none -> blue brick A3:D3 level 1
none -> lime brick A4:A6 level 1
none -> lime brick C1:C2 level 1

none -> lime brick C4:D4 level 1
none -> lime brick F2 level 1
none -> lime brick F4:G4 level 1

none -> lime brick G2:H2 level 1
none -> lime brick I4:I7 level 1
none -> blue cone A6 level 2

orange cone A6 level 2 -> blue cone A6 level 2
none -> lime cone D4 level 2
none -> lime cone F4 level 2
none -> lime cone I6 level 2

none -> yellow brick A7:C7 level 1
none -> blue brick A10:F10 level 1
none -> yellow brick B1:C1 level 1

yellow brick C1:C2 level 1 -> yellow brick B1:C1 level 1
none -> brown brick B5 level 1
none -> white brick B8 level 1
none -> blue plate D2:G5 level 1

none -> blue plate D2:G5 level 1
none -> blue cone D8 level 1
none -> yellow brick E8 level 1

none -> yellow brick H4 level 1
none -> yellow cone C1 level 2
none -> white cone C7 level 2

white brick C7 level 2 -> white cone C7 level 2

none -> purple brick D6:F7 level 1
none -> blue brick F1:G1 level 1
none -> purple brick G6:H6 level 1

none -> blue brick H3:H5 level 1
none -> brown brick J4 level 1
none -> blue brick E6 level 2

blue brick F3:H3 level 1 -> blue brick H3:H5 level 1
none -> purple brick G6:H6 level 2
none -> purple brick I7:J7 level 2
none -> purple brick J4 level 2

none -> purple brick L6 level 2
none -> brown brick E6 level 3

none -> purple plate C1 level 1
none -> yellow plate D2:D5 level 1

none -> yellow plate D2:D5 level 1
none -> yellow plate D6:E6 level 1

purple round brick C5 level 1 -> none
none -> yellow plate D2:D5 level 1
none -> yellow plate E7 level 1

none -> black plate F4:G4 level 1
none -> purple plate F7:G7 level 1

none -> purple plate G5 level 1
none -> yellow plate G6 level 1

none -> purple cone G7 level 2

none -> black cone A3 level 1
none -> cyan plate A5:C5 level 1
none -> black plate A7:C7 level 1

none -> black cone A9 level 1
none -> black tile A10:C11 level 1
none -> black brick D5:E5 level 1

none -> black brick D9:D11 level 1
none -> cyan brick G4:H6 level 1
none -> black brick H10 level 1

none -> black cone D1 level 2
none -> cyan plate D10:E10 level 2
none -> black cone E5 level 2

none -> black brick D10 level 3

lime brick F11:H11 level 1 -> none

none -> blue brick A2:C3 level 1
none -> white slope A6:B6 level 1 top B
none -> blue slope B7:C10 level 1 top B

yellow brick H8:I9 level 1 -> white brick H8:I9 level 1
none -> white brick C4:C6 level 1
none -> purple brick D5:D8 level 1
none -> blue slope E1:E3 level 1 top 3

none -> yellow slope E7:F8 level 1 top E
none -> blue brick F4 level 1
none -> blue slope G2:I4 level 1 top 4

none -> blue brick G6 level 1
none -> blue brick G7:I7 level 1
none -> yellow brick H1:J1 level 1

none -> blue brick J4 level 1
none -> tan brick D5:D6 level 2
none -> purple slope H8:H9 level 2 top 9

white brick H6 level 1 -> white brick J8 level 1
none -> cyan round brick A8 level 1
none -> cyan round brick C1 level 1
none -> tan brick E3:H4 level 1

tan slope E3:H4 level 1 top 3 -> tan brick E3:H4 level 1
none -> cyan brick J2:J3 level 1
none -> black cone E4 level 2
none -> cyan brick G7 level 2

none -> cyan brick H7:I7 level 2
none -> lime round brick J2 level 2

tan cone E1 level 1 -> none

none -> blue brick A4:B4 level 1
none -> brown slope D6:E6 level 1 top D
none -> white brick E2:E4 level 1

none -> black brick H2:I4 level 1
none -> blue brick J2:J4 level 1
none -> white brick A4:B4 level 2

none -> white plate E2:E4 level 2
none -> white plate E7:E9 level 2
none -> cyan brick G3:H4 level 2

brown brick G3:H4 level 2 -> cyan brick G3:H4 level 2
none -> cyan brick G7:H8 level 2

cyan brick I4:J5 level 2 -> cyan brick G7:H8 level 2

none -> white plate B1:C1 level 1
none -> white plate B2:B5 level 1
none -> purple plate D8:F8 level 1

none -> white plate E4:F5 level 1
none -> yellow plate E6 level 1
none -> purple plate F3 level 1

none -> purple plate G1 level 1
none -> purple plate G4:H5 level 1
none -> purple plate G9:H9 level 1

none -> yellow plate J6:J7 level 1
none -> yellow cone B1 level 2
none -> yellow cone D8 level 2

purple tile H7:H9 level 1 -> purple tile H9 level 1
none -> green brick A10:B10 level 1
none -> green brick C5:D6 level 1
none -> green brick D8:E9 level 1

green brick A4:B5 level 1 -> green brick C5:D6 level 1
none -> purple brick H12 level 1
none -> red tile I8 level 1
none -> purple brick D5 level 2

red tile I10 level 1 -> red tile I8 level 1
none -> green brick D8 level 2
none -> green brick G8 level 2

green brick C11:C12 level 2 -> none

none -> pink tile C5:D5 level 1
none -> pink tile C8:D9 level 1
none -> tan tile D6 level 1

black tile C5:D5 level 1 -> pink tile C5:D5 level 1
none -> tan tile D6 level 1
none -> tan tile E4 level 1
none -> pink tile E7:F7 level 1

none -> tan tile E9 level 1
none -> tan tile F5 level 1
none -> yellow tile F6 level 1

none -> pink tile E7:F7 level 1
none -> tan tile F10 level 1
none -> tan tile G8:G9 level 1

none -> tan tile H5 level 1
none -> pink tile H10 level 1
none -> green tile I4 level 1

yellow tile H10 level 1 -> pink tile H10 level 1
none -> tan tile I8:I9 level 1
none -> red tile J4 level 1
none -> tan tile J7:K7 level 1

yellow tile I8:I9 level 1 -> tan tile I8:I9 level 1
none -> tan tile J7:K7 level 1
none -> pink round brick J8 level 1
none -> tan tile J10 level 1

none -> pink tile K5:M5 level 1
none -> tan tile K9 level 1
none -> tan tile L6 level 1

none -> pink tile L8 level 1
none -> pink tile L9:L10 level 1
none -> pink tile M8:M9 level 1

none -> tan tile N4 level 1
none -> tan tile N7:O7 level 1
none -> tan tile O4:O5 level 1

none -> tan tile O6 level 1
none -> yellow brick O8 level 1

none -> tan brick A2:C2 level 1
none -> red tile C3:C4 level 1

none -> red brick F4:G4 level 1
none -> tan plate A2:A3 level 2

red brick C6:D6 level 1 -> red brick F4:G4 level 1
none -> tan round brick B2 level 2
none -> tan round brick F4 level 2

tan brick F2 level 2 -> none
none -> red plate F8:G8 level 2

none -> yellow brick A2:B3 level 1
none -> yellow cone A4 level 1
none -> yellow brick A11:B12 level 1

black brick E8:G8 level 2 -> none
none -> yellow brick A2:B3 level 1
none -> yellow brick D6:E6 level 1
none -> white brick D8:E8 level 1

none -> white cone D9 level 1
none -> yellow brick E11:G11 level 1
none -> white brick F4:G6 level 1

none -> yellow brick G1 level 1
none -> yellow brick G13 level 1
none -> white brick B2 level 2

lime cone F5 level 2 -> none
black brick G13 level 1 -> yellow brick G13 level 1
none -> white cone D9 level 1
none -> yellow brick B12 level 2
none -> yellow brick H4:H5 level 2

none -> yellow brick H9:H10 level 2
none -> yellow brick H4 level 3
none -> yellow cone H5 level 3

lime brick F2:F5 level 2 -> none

━━━━━━━━━━

**EXERCISE AIM:** Which lines of the data above contain the string "green"? Copy each of them.

**SOLUTION BELOW:**
none -> green brick A10:B10 level 1
none -> green brick C5:D6 level 1
none -> green brick D8:E9 level 1
green brick A4:B5 level 1 -> green brick C5:D6 level 1
none -> green brick D8 level 2
none -> green brick G8 level 2
green brick C11:C12 level 2 -> none
none -> green tile I4 level 1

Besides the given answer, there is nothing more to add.